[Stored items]
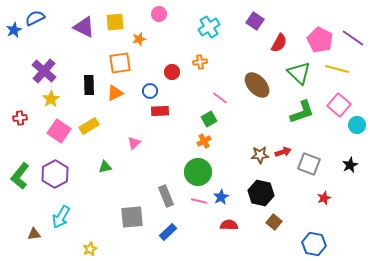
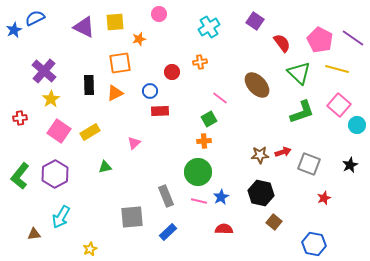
red semicircle at (279, 43): moved 3 px right; rotated 66 degrees counterclockwise
yellow rectangle at (89, 126): moved 1 px right, 6 px down
orange cross at (204, 141): rotated 24 degrees clockwise
red semicircle at (229, 225): moved 5 px left, 4 px down
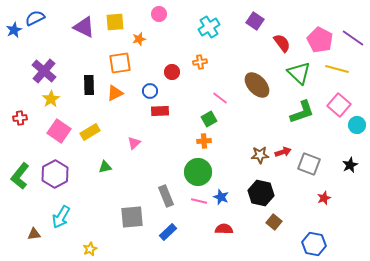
blue star at (221, 197): rotated 21 degrees counterclockwise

> Given exercise: Repeat each line of the items above word for word, leaving out the pictures.

> Reply:
red semicircle at (279, 43): moved 3 px right; rotated 66 degrees counterclockwise
yellow rectangle at (89, 126): moved 1 px right, 6 px down
orange cross at (204, 141): rotated 24 degrees clockwise
red semicircle at (229, 225): moved 5 px left, 4 px down
blue star at (221, 197): rotated 21 degrees counterclockwise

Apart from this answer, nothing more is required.